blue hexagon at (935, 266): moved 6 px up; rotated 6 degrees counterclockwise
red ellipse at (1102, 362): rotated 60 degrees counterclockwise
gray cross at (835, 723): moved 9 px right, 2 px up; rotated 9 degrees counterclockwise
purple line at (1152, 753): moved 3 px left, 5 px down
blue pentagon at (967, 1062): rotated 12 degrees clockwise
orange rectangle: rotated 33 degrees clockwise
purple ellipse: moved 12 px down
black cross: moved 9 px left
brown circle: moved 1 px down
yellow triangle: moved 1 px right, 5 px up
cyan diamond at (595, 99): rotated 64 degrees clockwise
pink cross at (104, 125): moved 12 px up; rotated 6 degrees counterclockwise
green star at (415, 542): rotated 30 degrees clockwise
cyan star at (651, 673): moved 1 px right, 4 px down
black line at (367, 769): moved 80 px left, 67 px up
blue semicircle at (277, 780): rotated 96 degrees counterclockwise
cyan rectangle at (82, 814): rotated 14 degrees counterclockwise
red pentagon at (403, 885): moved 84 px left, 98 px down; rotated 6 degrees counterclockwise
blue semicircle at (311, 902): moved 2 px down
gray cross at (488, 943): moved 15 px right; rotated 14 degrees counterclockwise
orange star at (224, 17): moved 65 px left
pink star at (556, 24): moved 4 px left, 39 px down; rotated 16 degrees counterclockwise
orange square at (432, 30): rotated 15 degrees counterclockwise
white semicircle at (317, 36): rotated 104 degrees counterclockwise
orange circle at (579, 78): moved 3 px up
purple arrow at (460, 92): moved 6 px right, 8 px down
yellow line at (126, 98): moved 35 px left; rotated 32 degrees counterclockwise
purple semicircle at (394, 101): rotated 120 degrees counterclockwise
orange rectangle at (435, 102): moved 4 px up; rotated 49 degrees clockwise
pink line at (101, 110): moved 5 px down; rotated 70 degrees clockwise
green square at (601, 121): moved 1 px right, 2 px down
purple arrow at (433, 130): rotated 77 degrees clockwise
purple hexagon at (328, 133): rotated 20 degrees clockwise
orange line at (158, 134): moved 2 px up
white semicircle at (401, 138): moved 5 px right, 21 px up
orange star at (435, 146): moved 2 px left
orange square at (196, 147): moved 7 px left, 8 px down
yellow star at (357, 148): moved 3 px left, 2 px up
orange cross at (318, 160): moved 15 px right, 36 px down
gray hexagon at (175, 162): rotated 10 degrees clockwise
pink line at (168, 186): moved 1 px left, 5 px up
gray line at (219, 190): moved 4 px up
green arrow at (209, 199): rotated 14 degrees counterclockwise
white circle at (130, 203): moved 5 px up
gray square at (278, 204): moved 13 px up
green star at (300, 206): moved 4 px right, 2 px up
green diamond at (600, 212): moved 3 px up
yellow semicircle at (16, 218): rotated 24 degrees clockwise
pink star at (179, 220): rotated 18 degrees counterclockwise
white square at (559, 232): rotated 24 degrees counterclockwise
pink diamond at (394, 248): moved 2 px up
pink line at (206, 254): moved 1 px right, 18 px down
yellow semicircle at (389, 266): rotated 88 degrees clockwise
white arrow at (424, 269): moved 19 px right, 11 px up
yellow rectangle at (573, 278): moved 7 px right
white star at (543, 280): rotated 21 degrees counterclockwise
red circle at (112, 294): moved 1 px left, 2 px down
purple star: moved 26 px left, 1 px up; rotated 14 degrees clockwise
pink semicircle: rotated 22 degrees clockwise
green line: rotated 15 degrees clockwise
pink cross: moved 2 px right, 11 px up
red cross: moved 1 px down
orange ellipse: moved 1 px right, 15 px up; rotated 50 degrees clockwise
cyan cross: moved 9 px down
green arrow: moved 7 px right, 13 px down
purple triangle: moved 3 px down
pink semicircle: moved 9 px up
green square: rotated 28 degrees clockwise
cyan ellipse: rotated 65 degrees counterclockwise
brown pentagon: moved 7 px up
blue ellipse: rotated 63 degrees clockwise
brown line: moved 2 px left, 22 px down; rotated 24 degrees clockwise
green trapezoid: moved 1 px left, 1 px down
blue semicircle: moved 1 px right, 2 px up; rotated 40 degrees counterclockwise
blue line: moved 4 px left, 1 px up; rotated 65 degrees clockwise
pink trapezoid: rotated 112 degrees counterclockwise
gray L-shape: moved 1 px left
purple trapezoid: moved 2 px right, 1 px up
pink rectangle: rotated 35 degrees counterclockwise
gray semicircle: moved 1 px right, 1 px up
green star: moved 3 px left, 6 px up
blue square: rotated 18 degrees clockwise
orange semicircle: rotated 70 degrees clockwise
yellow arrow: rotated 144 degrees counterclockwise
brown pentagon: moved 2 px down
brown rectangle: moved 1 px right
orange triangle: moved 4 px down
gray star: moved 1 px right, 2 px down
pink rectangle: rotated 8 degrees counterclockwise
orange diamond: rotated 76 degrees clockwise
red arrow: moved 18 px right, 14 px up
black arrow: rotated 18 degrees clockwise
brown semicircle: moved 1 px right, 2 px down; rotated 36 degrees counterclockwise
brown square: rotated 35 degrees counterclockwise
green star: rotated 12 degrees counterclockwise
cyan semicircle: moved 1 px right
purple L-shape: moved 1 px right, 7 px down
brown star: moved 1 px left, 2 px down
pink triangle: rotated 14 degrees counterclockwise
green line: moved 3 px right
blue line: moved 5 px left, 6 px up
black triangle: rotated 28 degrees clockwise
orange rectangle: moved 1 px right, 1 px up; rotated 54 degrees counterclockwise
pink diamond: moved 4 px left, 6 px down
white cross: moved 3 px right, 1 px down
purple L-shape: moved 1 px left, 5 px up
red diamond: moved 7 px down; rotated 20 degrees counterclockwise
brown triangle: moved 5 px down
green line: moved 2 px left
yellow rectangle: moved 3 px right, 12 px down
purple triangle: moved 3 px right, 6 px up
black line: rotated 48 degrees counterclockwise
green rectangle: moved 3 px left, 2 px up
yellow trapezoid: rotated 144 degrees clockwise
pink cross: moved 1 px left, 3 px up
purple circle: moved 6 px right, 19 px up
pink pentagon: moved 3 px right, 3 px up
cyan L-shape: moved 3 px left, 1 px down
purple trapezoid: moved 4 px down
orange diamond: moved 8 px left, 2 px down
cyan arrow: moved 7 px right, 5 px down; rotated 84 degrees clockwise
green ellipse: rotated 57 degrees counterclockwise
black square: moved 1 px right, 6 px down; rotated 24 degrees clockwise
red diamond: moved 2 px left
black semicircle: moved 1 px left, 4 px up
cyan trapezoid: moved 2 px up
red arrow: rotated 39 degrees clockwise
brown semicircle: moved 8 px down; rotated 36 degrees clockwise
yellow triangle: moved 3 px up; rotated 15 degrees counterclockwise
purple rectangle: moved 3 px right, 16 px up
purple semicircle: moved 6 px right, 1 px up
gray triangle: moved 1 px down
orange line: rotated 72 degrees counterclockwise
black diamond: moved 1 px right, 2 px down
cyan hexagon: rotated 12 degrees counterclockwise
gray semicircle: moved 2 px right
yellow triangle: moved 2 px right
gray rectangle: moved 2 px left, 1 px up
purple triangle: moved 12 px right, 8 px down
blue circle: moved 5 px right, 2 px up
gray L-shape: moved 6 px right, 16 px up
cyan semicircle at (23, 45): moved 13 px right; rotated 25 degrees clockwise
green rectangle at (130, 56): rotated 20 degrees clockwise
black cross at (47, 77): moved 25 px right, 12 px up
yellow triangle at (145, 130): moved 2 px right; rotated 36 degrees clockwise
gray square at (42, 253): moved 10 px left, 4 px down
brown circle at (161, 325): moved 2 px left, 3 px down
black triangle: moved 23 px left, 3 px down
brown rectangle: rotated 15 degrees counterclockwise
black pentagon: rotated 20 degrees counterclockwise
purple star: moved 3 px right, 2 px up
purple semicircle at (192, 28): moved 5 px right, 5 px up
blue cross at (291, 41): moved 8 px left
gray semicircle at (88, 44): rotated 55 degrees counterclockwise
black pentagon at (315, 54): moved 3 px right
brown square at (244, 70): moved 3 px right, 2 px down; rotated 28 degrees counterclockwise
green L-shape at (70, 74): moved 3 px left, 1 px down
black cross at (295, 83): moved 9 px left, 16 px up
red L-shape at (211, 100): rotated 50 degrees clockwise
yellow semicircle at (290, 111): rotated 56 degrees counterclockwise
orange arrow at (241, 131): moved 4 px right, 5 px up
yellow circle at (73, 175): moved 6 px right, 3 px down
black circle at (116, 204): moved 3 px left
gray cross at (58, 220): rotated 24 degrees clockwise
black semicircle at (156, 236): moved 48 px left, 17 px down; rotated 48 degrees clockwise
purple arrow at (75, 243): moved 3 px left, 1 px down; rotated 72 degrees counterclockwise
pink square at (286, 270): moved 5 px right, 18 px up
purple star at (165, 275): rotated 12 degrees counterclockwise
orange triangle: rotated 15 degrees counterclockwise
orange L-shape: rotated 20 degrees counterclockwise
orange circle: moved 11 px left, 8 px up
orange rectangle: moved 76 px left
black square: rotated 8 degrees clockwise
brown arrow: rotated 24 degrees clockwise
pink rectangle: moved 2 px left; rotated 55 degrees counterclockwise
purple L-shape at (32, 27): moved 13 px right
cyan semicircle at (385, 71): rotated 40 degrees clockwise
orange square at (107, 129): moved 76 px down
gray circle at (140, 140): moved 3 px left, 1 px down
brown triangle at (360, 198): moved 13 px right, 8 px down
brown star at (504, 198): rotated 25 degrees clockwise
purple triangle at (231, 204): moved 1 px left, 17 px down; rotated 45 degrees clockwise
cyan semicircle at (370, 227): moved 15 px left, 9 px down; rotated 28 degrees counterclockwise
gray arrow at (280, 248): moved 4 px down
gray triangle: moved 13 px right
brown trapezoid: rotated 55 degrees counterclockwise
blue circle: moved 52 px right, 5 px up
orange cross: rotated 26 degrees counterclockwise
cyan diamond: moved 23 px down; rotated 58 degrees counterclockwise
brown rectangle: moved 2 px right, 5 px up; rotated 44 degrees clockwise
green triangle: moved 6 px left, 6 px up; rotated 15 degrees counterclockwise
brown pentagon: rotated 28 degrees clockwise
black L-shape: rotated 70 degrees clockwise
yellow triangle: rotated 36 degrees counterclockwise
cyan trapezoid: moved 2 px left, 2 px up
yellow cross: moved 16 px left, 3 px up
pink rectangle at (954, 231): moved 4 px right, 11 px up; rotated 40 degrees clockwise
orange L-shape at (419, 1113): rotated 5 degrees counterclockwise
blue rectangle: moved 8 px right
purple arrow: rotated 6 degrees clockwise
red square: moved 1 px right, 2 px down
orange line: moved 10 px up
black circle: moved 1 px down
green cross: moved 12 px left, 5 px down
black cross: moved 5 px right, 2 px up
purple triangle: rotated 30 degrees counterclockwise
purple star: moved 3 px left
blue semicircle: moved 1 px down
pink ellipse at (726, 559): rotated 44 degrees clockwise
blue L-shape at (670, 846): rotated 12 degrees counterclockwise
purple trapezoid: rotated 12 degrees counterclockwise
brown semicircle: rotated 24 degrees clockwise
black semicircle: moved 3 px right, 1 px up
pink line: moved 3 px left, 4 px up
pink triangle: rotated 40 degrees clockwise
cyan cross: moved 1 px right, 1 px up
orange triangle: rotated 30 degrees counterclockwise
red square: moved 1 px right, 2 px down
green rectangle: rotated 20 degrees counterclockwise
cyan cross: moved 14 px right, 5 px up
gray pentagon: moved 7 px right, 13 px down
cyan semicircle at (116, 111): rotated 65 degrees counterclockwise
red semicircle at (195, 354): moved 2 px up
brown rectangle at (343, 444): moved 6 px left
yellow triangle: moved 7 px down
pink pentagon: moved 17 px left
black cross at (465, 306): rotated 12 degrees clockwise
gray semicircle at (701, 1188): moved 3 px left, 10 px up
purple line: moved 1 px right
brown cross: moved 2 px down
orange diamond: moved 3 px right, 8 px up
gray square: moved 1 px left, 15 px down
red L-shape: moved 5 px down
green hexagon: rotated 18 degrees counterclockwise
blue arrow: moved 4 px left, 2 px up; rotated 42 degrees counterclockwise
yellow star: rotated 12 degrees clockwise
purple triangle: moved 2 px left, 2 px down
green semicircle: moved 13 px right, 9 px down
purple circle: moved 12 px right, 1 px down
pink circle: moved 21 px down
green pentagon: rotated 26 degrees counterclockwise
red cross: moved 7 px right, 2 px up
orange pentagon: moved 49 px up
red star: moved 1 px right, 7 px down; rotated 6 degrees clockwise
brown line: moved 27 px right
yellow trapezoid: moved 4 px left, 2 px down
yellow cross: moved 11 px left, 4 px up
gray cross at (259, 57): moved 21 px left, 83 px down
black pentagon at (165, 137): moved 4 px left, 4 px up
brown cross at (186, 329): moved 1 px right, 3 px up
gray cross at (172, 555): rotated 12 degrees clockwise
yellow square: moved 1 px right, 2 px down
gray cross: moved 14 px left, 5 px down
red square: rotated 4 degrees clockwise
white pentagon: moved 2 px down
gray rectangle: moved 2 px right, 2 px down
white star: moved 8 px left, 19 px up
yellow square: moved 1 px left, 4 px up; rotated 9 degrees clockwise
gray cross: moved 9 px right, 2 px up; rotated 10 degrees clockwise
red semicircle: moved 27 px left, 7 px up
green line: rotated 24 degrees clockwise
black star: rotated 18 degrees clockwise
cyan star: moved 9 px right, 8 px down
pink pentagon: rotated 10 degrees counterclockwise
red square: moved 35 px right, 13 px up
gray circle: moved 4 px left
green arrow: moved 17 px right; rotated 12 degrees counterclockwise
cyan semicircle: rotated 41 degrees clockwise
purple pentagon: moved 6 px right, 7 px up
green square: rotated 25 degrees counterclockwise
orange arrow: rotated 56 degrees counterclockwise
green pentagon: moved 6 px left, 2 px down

# # #

- [DIRECTIONS FOR THIS TASK]
Scan the material above for lines holding "diamond" and copy each of them.

- [FINISHED TASK]
cyan diamond at (595, 99): rotated 64 degrees clockwise
green diamond at (600, 212): moved 3 px up
pink diamond at (394, 248): moved 2 px up
orange diamond: rotated 76 degrees clockwise
pink diamond: moved 4 px left, 6 px down
red diamond: moved 7 px down; rotated 20 degrees counterclockwise
orange diamond: moved 8 px left, 2 px down
red diamond: moved 2 px left
black diamond: moved 1 px right, 2 px down
cyan diamond: moved 23 px down; rotated 58 degrees counterclockwise
orange diamond: moved 3 px right, 8 px up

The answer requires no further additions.